Assignment
Restating the data exactly is the whole task.

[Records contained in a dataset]
──────

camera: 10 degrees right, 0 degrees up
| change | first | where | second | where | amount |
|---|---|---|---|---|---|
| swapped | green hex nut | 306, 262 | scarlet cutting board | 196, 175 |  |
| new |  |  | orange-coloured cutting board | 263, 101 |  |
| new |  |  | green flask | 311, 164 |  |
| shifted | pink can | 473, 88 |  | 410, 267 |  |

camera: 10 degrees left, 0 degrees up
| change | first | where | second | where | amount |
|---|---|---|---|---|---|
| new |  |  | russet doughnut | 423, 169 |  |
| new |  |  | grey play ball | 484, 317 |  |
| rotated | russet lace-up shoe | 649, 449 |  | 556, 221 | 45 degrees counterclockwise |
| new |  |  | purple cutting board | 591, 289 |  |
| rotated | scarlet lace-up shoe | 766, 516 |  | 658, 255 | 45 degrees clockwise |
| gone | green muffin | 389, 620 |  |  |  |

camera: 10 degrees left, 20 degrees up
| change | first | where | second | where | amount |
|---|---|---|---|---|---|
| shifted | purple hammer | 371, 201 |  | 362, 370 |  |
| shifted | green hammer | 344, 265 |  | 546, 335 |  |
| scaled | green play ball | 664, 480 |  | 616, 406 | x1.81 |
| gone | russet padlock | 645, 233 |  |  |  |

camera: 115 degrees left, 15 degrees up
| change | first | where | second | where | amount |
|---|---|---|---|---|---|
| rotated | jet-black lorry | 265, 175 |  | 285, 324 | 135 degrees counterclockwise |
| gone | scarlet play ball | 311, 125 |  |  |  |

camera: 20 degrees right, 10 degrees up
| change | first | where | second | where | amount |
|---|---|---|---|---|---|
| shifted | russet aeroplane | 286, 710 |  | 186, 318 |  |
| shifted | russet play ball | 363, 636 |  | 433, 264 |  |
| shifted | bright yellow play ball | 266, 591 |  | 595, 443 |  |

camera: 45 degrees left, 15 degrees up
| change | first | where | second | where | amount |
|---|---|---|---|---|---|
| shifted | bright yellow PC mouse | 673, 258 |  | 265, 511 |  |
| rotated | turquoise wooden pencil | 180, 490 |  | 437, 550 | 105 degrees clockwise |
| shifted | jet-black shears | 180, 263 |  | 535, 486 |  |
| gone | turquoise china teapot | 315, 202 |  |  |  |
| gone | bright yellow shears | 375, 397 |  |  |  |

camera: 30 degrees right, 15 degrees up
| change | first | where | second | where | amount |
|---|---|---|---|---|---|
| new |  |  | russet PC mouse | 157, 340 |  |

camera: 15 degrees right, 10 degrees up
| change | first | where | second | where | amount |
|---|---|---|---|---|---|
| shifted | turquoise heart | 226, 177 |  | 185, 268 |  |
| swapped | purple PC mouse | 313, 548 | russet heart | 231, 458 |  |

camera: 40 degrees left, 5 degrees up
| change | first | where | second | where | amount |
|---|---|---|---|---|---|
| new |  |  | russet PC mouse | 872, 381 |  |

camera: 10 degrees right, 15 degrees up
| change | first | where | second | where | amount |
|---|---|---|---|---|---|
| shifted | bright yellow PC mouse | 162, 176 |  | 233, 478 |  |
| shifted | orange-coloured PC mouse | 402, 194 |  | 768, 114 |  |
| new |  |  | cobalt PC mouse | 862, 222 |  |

──────

Task output
camera: 10 degrees right, 0 degrees up
| change | first | where | second | where | amount |
|---|---|---|---|---|---|
| swapped | green hex nut | 306, 262 | scarlet cutting board | 196, 175 |  |
| new |  |  | orange-coloured cutting board | 263, 101 |  |
| new |  |  | green flask | 311, 164 |  |
| shifted | pink can | 473, 88 |  | 410, 267 |  |

camera: 10 degrees left, 0 degrees up
| change | first | where | second | where | amount |
|---|---|---|---|---|---|
| new |  |  | russet doughnut | 423, 169 |  |
| new |  |  | grey play ball | 484, 317 |  |
| rotated | russet lace-up shoe | 649, 449 |  | 556, 221 | 45 degrees counterclockwise |
| new |  |  | purple cutting board | 591, 289 |  |
| rotated | scarlet lace-up shoe | 766, 516 |  | 658, 255 | 45 degrees clockwise |
| gone | green muffin | 389, 620 |  |  |  |

camera: 10 degrees left, 20 degrees up
| change | first | where | second | where | amount |
|---|---|---|---|---|---|
| shifted | purple hammer | 371, 201 |  | 362, 370 |  |
| shifted | green hammer | 344, 265 |  | 546, 335 |  |
| scaled | green play ball | 664, 480 |  | 616, 406 | x1.81 |
| gone | russet padlock | 645, 233 |  |  |  |

camera: 115 degrees left, 15 degrees up
| change | first | where | second | where | amount |
|---|---|---|---|---|---|
| rotated | jet-black lorry | 265, 175 |  | 285, 324 | 135 degrees counterclockwise |
| gone | scarlet play ball | 311, 125 |  |  |  |

camera: 20 degrees right, 10 degrees up
| change | first | where | second | where | amount |
|---|---|---|---|---|---|
| shifted | russet aeroplane | 286, 710 |  | 186, 318 |  |
| shifted | russet play ball | 363, 636 |  | 433, 264 |  |
| shifted | bright yellow play ball | 266, 591 |  | 595, 443 |  |

camera: 45 degrees left, 15 degrees up
| change | first | where | second | where | amount |
|---|---|---|---|---|---|
| shifted | bright yellow PC mouse | 673, 258 |  | 265, 511 |  |
| rotated | turquoise wooden pencil | 180, 490 |  | 437, 550 | 105 degrees clockwise |
| shifted | jet-black shears | 180, 263 |  | 535, 486 |  |
| gone | turquoise china teapot | 315, 202 |  |  |  |
| gone | bright yellow shears | 375, 397 |  |  |  |

camera: 30 degrees right, 15 degrees up
| change | first | where | second | where | amount |
|---|---|---|---|---|---|
| new |  |  | russet PC mouse | 157, 340 |  |

camera: 15 degrees right, 10 degrees up
| change | first | where | second | where | amount |
|---|---|---|---|---|---|
| shifted | turquoise heart | 226, 177 |  | 185, 268 |  |
| swapped | purple PC mouse | 313, 548 | russet heart | 231, 458 |  |

camera: 40 degrees left, 5 degrees up
| change | first | where | second | where | amount |
|---|---|---|---|---|---|
| new |  |  | russet PC mouse | 872, 381 |  |

camera: 10 degrees right, 15 degrees up
| change | first | where | second | where | amount |
|---|---|---|---|---|---|
| shifted | bright yellow PC mouse | 162, 176 |  | 233, 478 |  |
| shifted | orange-coloured PC mouse | 402, 194 |  | 768, 114 |  |
| new |  |  | cobalt PC mouse | 862, 222 |  |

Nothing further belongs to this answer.